Dataset entries
»»
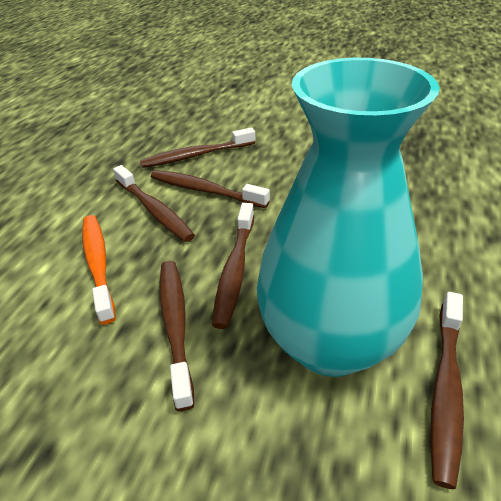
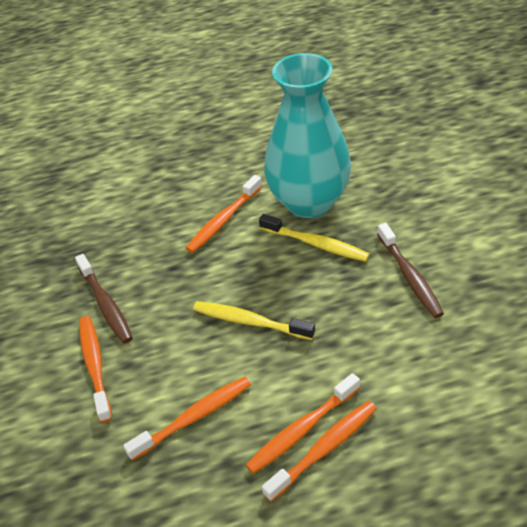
brown toothbrush: 6 -> 2
orange toothbrush: 1 -> 5
yellow toothbrush: 0 -> 2

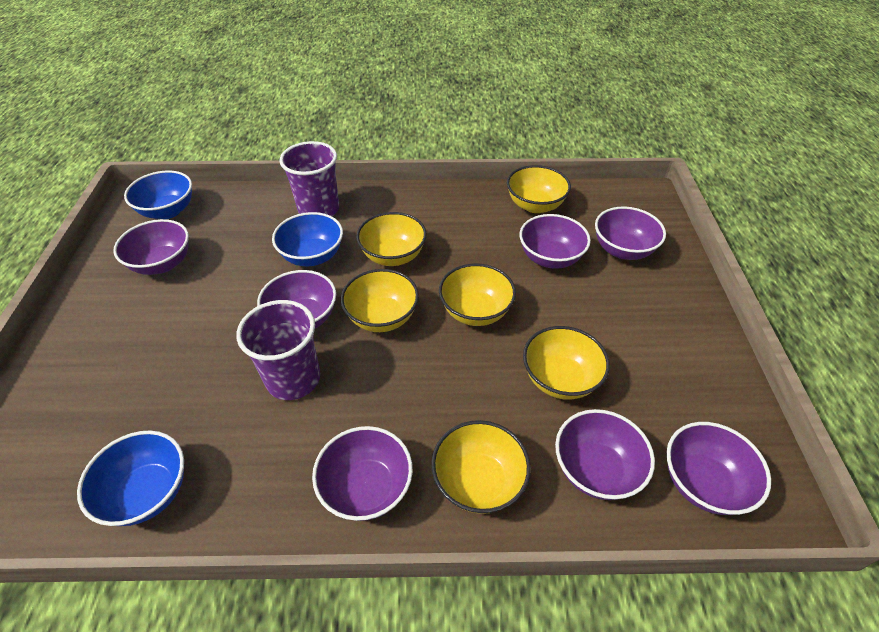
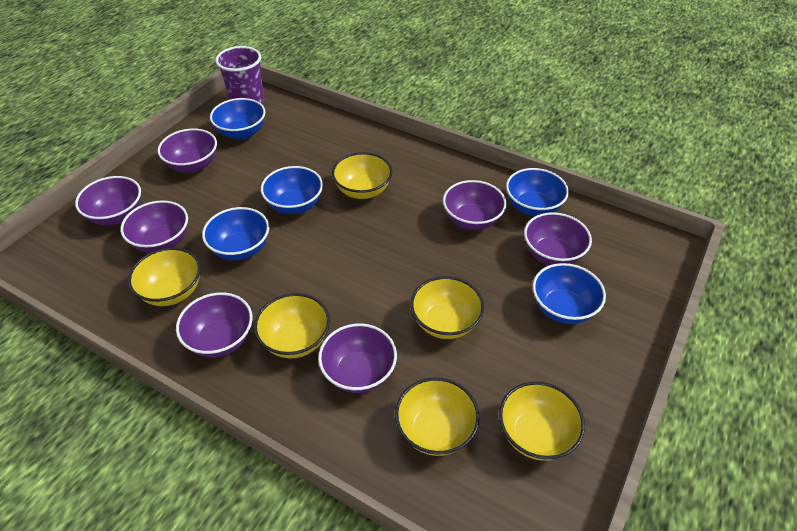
blue bowl: 3 -> 5
purple cup: 2 -> 1

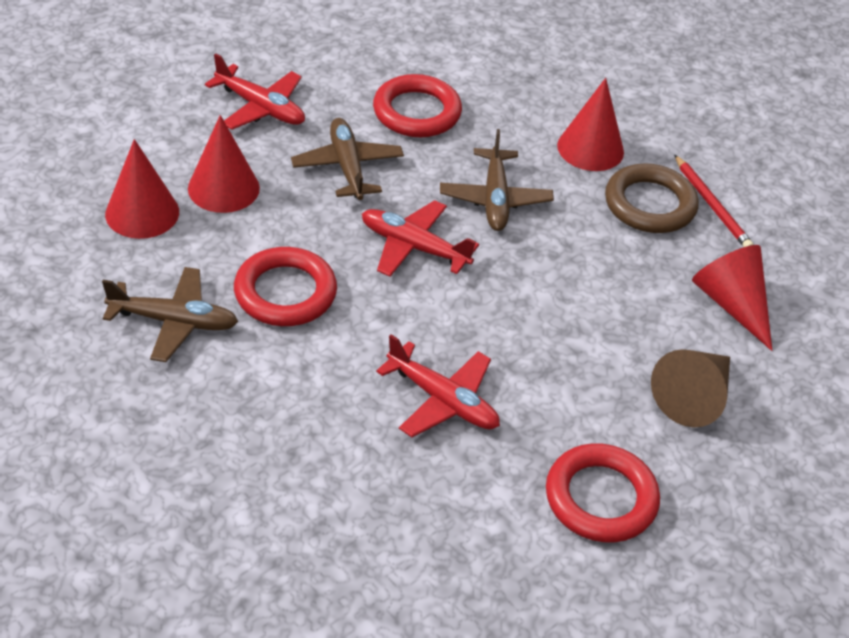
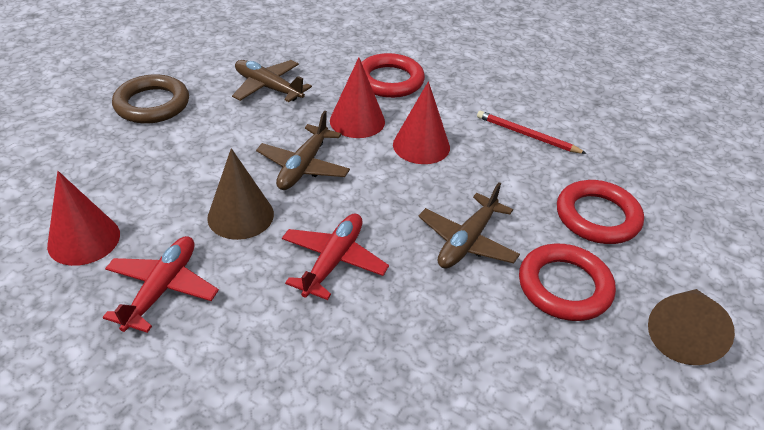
brown cone: 1 -> 2
red cone: 4 -> 3
red plane: 3 -> 2

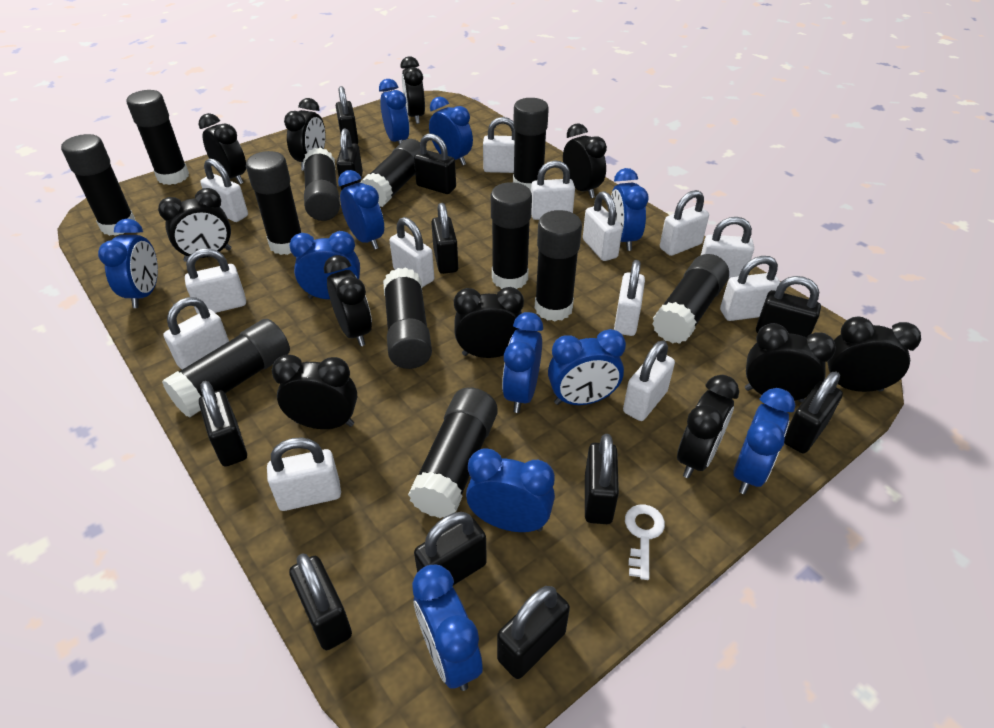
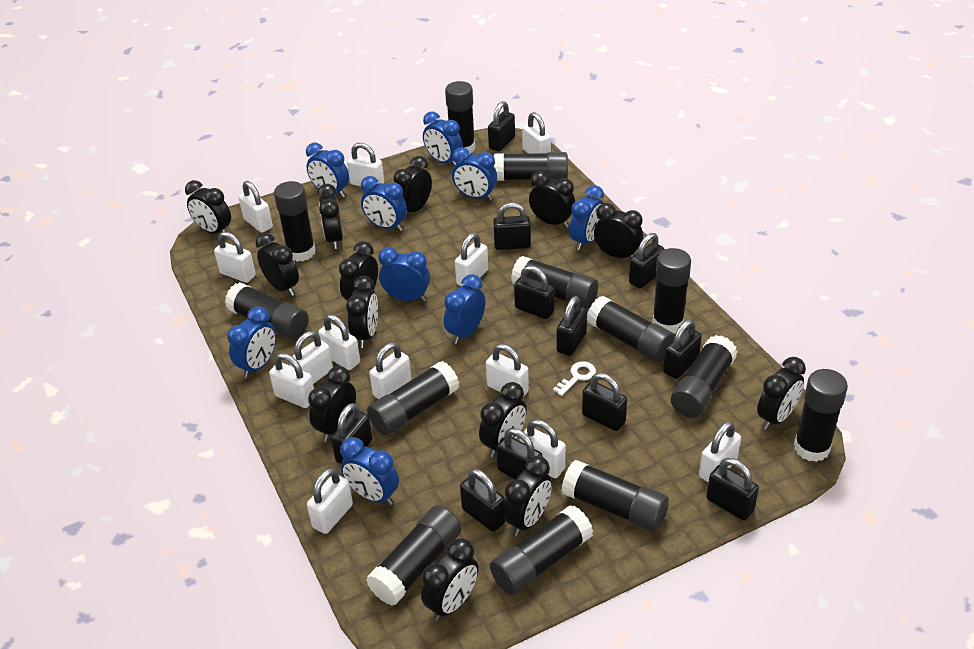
black clock: 11 -> 13
black glue stick: 12 -> 13
blue clock: 11 -> 9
««
§ Action item
Where a line of the records has the string "black", return that line.

§ Finished exercise
black clock: 11 -> 13
black glue stick: 12 -> 13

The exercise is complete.